• Description of the task:
Copy out every line of the records below word for word, leaving out the pictures.
— Begin —
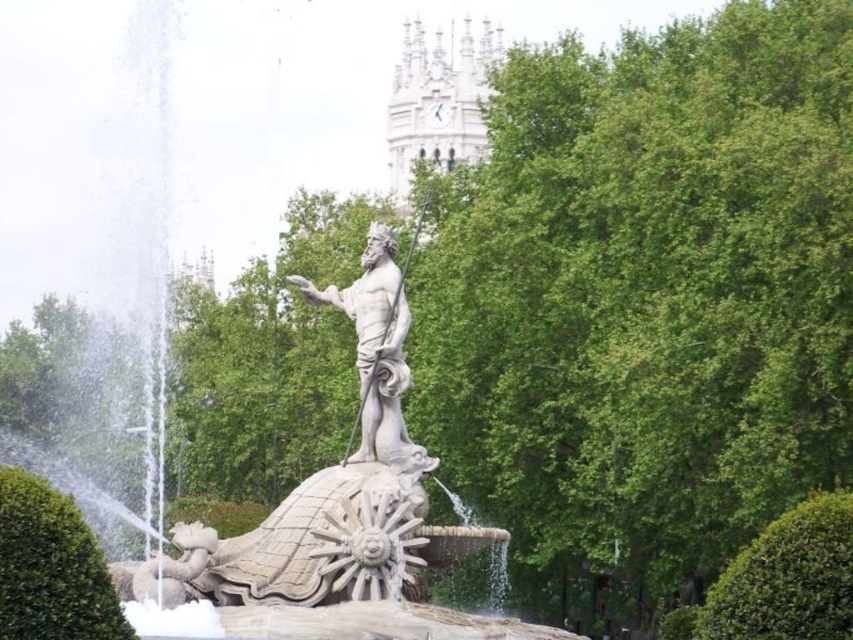
Between green leafy hedge at lower right and white stone clock tower at upper center, which one has less height?

green leafy hedge at lower right is shorter.

Which of these two, green leafy hedge at lower right or white stone clock tower at upper center, stands taller?

white stone clock tower at upper center

This screenshot has width=853, height=640. I want to click on green leafy hedge at lower right, so click(781, 580).

Which is in front, point (795, 637) or point (386, 408)?

Point (795, 637) is more forward.

The width and height of the screenshot is (853, 640). What do you see at coordinates (781, 580) in the screenshot? I see `green leafy hedge at lower right` at bounding box center [781, 580].

Identify the location of green leafy hedge at lower right. (781, 580).

Can you confirm if green leafy hedge at lower right is shorter than green leafy hedge at left?

Incorrect, green leafy hedge at lower right's height does not fall short of green leafy hedge at left's.

Does point (682, 618) come behind point (4, 538)?

That is True.

The height and width of the screenshot is (640, 853). I want to click on green leafy hedge at lower right, so click(781, 580).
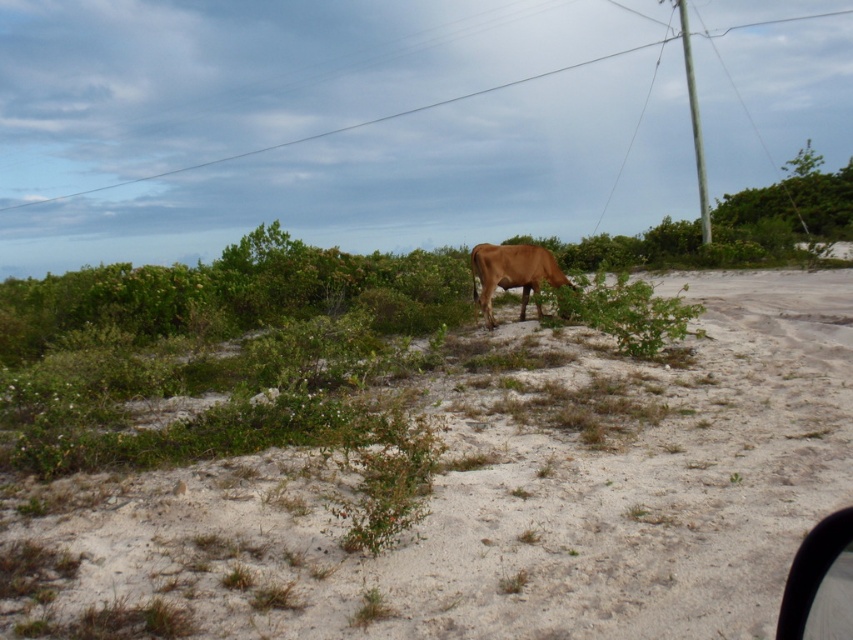
You are standing in a rural area and see the brown sandy soil at center and the brown matte cow at center. Which object is nearer to you?

The brown sandy soil at center is closer to the viewer than the brown matte cow at center.

You are standing at the origin point in the image. You want to walk to the brown sandy soil at center. In which direction should you move relative to your current position?

The brown sandy soil at center is located at point 0.773 on the x axis and 0.591 on the y axis. Since the coordinate system is normalized between 0 and 1, moving towards the right and slightly upwards from the origin would lead you to the brown sandy soil at center.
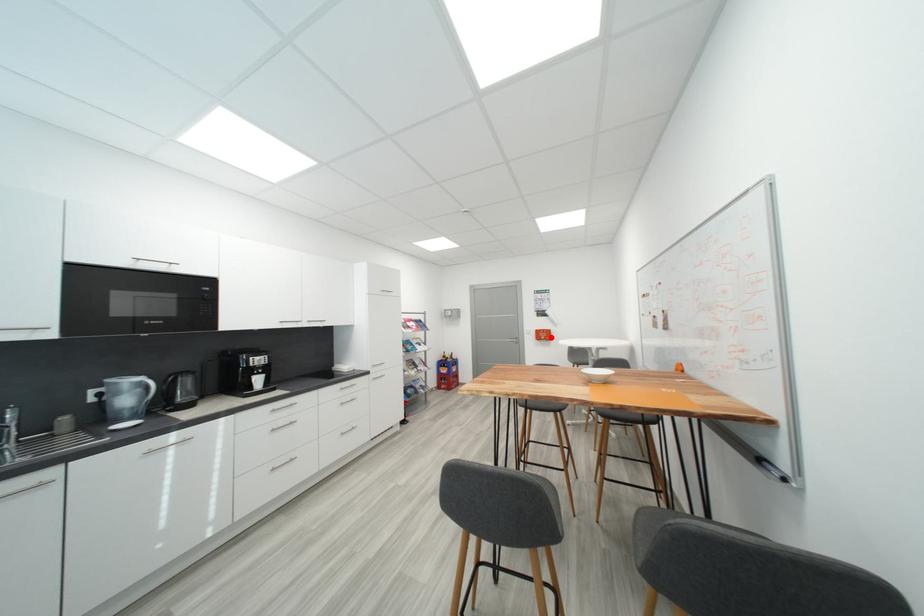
— End —
• Complete answer:
Between green leafy hedge at lower right and white stone clock tower at upper center, which one has less height?

green leafy hedge at lower right is shorter.

Which of these two, green leafy hedge at lower right or white stone clock tower at upper center, stands taller?

white stone clock tower at upper center

This screenshot has width=853, height=640. I want to click on green leafy hedge at lower right, so click(781, 580).

Which is in front, point (795, 637) or point (386, 408)?

Point (795, 637) is more forward.

The width and height of the screenshot is (853, 640). What do you see at coordinates (781, 580) in the screenshot? I see `green leafy hedge at lower right` at bounding box center [781, 580].

Identify the location of green leafy hedge at lower right. (781, 580).

Can you confirm if green leafy hedge at lower right is shorter than green leafy hedge at left?

Incorrect, green leafy hedge at lower right's height does not fall short of green leafy hedge at left's.

Does point (682, 618) come behind point (4, 538)?

That is True.

The height and width of the screenshot is (640, 853). I want to click on green leafy hedge at lower right, so click(781, 580).
You are standing in a rural area and see the brown sandy soil at center and the brown matte cow at center. Which object is nearer to you?

The brown sandy soil at center is closer to the viewer than the brown matte cow at center.

You are standing at the origin point in the image. You want to walk to the brown sandy soil at center. In which direction should you move relative to your current position?

The brown sandy soil at center is located at point 0.773 on the x axis and 0.591 on the y axis. Since the coordinate system is normalized between 0 and 1, moving towards the right and slightly upwards from the origin would lead you to the brown sandy soil at center.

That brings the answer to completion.